---------- GIVEN RECORDS

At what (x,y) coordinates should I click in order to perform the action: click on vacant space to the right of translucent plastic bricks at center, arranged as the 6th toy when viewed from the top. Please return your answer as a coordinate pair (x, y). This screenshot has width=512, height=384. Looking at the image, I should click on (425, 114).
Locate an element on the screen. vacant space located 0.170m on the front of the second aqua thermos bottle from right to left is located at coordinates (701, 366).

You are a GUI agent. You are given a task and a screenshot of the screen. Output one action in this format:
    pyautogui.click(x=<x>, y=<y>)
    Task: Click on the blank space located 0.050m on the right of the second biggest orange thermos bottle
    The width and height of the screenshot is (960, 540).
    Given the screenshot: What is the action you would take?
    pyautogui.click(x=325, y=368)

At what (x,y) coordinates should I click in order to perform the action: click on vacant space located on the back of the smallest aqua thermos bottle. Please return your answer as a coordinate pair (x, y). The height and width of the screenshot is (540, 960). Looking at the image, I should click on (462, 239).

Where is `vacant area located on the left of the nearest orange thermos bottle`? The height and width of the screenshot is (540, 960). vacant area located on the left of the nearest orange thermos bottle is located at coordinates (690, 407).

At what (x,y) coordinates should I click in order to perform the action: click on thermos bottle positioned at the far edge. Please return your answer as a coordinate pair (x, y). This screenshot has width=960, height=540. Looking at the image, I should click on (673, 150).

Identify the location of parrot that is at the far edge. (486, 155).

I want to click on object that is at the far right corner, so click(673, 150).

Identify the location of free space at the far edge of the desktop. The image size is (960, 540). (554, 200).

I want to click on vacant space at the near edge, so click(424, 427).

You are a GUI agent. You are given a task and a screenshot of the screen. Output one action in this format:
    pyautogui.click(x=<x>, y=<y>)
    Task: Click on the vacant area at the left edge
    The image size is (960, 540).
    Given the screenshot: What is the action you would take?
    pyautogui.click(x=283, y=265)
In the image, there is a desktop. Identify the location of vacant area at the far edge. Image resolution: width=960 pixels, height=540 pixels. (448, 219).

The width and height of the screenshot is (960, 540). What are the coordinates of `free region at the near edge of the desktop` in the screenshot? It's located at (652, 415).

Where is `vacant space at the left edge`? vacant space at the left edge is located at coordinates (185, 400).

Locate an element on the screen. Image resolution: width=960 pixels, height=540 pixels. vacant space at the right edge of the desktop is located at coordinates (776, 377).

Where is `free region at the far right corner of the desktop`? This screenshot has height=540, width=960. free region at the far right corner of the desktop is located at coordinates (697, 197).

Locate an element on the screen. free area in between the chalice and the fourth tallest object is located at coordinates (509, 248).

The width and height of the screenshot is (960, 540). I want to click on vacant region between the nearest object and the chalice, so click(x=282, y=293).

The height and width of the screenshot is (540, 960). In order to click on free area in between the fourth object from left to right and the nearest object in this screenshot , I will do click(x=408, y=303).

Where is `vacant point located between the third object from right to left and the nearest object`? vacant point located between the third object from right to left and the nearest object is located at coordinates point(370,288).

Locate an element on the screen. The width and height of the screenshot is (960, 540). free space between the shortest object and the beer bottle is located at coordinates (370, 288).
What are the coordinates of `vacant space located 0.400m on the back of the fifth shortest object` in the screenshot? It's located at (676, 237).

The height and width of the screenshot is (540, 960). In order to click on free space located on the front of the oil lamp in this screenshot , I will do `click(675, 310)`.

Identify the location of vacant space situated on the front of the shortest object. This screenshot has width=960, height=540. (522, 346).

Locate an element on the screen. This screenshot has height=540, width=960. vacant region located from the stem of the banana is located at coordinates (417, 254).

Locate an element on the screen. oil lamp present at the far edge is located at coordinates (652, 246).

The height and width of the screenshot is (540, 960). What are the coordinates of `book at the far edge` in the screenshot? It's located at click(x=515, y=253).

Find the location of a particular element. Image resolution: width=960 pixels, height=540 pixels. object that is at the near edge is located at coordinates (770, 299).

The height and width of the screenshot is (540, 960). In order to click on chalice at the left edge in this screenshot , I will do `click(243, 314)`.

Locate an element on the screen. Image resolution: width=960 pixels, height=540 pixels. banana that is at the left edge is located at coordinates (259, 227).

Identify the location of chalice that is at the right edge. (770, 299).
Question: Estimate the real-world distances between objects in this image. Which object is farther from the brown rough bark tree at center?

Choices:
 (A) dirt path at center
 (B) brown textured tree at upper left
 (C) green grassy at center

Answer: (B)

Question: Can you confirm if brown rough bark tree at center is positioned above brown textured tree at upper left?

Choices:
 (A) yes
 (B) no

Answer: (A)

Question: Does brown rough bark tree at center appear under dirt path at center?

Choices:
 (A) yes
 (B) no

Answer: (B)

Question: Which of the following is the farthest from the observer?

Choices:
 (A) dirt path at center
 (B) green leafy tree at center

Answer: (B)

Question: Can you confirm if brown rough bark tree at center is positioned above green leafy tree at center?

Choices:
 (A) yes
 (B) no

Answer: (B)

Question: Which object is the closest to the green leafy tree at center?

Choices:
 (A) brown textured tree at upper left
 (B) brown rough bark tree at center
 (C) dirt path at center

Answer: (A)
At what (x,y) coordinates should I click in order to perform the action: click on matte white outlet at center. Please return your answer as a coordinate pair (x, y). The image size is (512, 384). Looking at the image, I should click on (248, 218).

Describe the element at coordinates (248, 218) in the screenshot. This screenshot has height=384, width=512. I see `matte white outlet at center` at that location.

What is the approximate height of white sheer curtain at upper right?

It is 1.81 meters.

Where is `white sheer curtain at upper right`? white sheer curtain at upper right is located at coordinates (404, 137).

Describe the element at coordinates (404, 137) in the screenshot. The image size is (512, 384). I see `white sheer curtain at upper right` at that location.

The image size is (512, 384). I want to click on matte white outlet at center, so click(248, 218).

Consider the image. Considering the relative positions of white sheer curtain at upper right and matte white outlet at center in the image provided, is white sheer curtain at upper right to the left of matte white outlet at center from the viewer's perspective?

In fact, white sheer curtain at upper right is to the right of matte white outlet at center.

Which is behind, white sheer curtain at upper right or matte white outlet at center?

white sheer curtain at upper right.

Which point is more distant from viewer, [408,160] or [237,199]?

--------------------

** PROBLEM **
Echo these lines back word for word, covering all of them from first to last.

** EXPECTED ANSWER **
At what (x,y) coordinates should I click in order to perform the action: click on vacant space to the right of translucent plastic bricks at center, arranged as the 6th toy when viewed from the top. Please return your answer as a coordinate pair (x, y). This screenshot has width=512, height=384. Looking at the image, I should click on (425, 114).
Locate an element on the screen. vacant space located 0.170m on the front of the second aqua thermos bottle from right to left is located at coordinates (701, 366).

You are a GUI agent. You are given a task and a screenshot of the screen. Output one action in this format:
    pyautogui.click(x=<x>, y=<y>)
    Task: Click on the blank space located 0.050m on the right of the second biggest orange thermos bottle
    The width and height of the screenshot is (960, 540).
    Given the screenshot: What is the action you would take?
    pyautogui.click(x=325, y=368)

At what (x,y) coordinates should I click in order to perform the action: click on vacant space located on the back of the smallest aqua thermos bottle. Please return your answer as a coordinate pair (x, y). The height and width of the screenshot is (540, 960). Looking at the image, I should click on (462, 239).

Where is `vacant area located on the left of the nearest orange thermos bottle`? The height and width of the screenshot is (540, 960). vacant area located on the left of the nearest orange thermos bottle is located at coordinates (690, 407).

At what (x,y) coordinates should I click in order to perform the action: click on thermos bottle positioned at the far edge. Please return your answer as a coordinate pair (x, y). This screenshot has width=960, height=540. Looking at the image, I should click on (673, 150).

Identify the location of parrot that is at the far edge. (486, 155).

I want to click on object that is at the far right corner, so click(673, 150).

Identify the location of free space at the far edge of the desktop. The image size is (960, 540). (554, 200).

I want to click on vacant space at the near edge, so click(424, 427).

You are a GUI agent. You are given a task and a screenshot of the screen. Output one action in this format:
    pyautogui.click(x=<x>, y=<y>)
    Task: Click on the vacant area at the left edge
    The image size is (960, 540).
    Given the screenshot: What is the action you would take?
    pyautogui.click(x=283, y=265)
In the image, there is a desktop. Identify the location of vacant area at the far edge. Image resolution: width=960 pixels, height=540 pixels. (448, 219).

The width and height of the screenshot is (960, 540). What are the coordinates of `free region at the near edge of the desktop` in the screenshot? It's located at (652, 415).

Where is `vacant space at the left edge`? vacant space at the left edge is located at coordinates (185, 400).

Locate an element on the screen. Image resolution: width=960 pixels, height=540 pixels. vacant space at the right edge of the desktop is located at coordinates (776, 377).

Where is `free region at the far right corner of the desktop`? This screenshot has height=540, width=960. free region at the far right corner of the desktop is located at coordinates (697, 197).

Locate an element on the screen. free area in between the chalice and the fourth tallest object is located at coordinates (509, 248).

The width and height of the screenshot is (960, 540). I want to click on vacant region between the nearest object and the chalice, so click(x=282, y=293).

The height and width of the screenshot is (540, 960). In order to click on free area in between the fourth object from left to right and the nearest object in this screenshot , I will do click(x=408, y=303).

Where is `vacant point located between the third object from right to left and the nearest object`? vacant point located between the third object from right to left and the nearest object is located at coordinates point(370,288).

Locate an element on the screen. The width and height of the screenshot is (960, 540). free space between the shortest object and the beer bottle is located at coordinates (370, 288).
What are the coordinates of `vacant space located 0.400m on the back of the fifth shortest object` in the screenshot? It's located at (676, 237).

The height and width of the screenshot is (540, 960). In order to click on free space located on the front of the oil lamp in this screenshot , I will do `click(675, 310)`.

Identify the location of vacant space situated on the front of the shortest object. This screenshot has width=960, height=540. (522, 346).

Locate an element on the screen. This screenshot has height=540, width=960. vacant region located from the stem of the banana is located at coordinates (417, 254).

Locate an element on the screen. oil lamp present at the far edge is located at coordinates (652, 246).

The height and width of the screenshot is (540, 960). What are the coordinates of `book at the far edge` in the screenshot? It's located at click(x=515, y=253).

Find the location of a particular element. Image resolution: width=960 pixels, height=540 pixels. object that is at the near edge is located at coordinates (770, 299).

The height and width of the screenshot is (540, 960). In order to click on chalice at the left edge in this screenshot , I will do `click(243, 314)`.

Locate an element on the screen. Image resolution: width=960 pixels, height=540 pixels. banana that is at the left edge is located at coordinates (259, 227).

Identify the location of chalice that is at the right edge. (770, 299).
Question: Estimate the real-world distances between objects in this image. Which object is farther from the brown rough bark tree at center?

Choices:
 (A) dirt path at center
 (B) brown textured tree at upper left
 (C) green grassy at center

Answer: (B)

Question: Can you confirm if brown rough bark tree at center is positioned above brown textured tree at upper left?

Choices:
 (A) yes
 (B) no

Answer: (A)

Question: Does brown rough bark tree at center appear under dirt path at center?

Choices:
 (A) yes
 (B) no

Answer: (B)

Question: Which of the following is the farthest from the observer?

Choices:
 (A) dirt path at center
 (B) green leafy tree at center

Answer: (B)

Question: Can you confirm if brown rough bark tree at center is positioned above green leafy tree at center?

Choices:
 (A) yes
 (B) no

Answer: (B)

Question: Which object is the closest to the green leafy tree at center?

Choices:
 (A) brown textured tree at upper left
 (B) brown rough bark tree at center
 (C) dirt path at center

Answer: (A)
At what (x,y) coordinates should I click in order to perform the action: click on matte white outlet at center. Please return your answer as a coordinate pair (x, y). The image size is (512, 384). Looking at the image, I should click on (248, 218).

Describe the element at coordinates (248, 218) in the screenshot. This screenshot has height=384, width=512. I see `matte white outlet at center` at that location.

What is the approximate height of white sheer curtain at upper right?

It is 1.81 meters.

Where is `white sheer curtain at upper right`? white sheer curtain at upper right is located at coordinates (404, 137).

Describe the element at coordinates (404, 137) in the screenshot. The image size is (512, 384). I see `white sheer curtain at upper right` at that location.

The image size is (512, 384). I want to click on matte white outlet at center, so click(248, 218).

Consider the image. Considering the relative positions of white sheer curtain at upper right and matte white outlet at center in the image provided, is white sheer curtain at upper right to the left of matte white outlet at center from the viewer's perspective?

In fact, white sheer curtain at upper right is to the right of matte white outlet at center.

Which is behind, white sheer curtain at upper right or matte white outlet at center?

white sheer curtain at upper right.

Which point is more distant from viewer, [408,160] or [237,199]?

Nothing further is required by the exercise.